(Source records Opens)

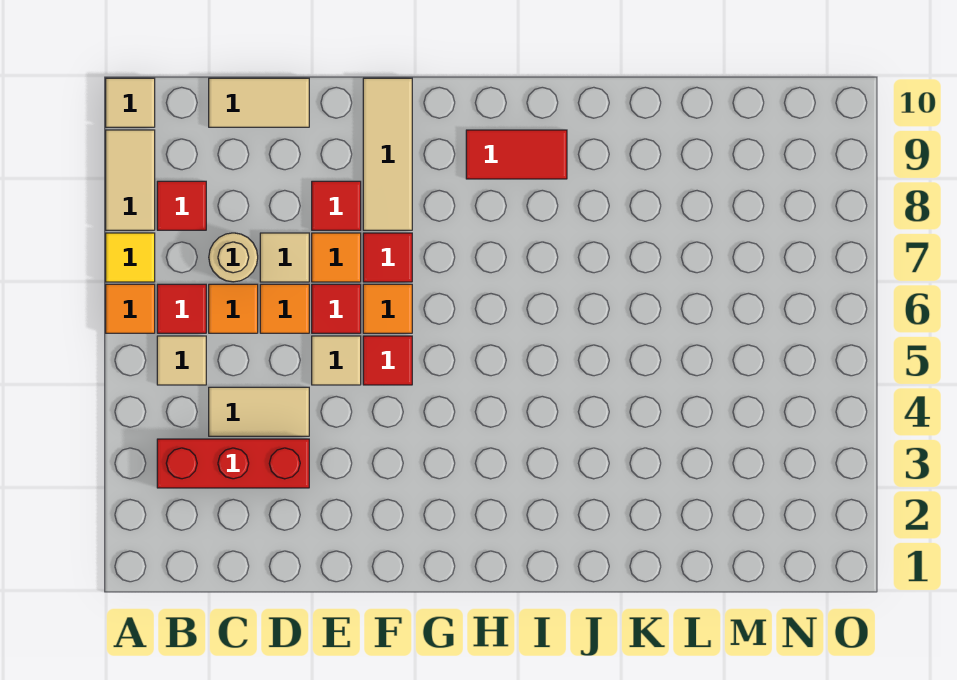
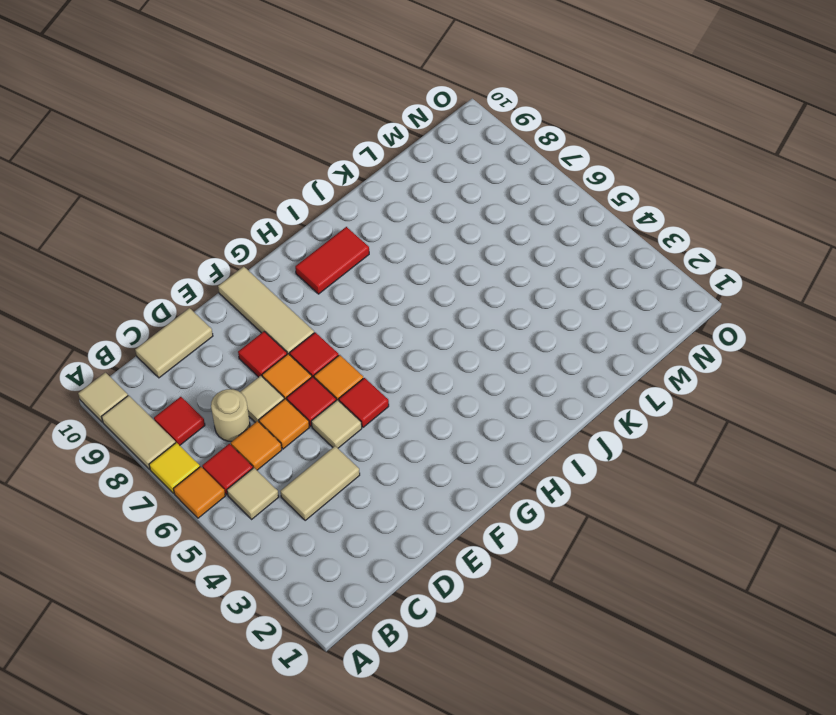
red brick B3:D3 level 1 -> none

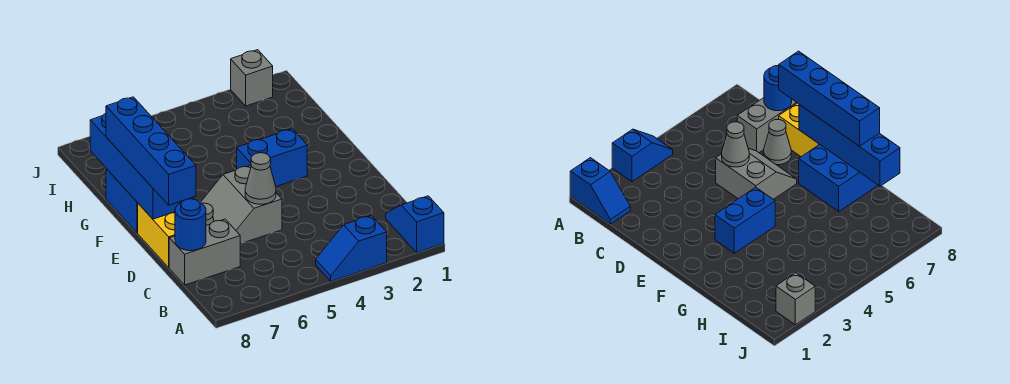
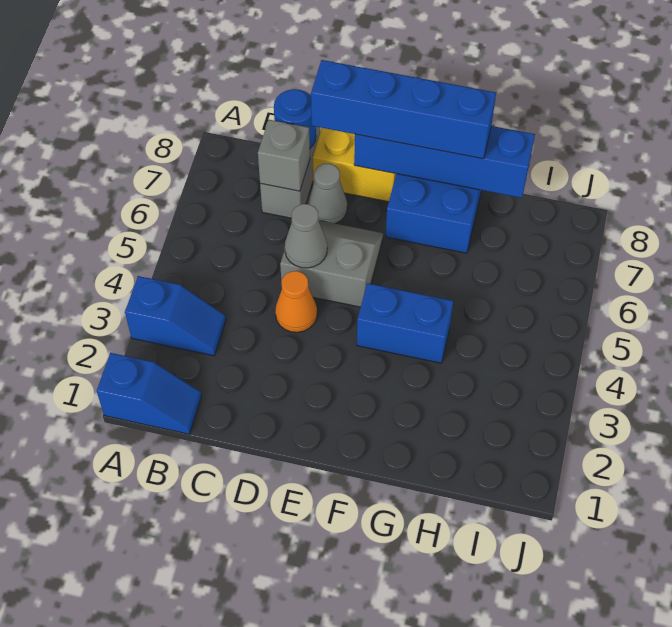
blue slope A3:A4 level 1 top 3 -> blue slope A3:B3 level 1 top A
none -> orange cone D4 level 1
blue brick F3:F4 level 1 -> blue brick F4:G4 level 1
grey brick J2 level 1 -> grey brick C7 level 2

(Source records Closes)

Write out exactly the final stretch of the records: the line containing "blue brick F3:F4" and every line after it, through the last, and nothing else.

blue brick F3:F4 level 1 -> blue brick F4:G4 level 1
grey brick J2 level 1 -> grey brick C7 level 2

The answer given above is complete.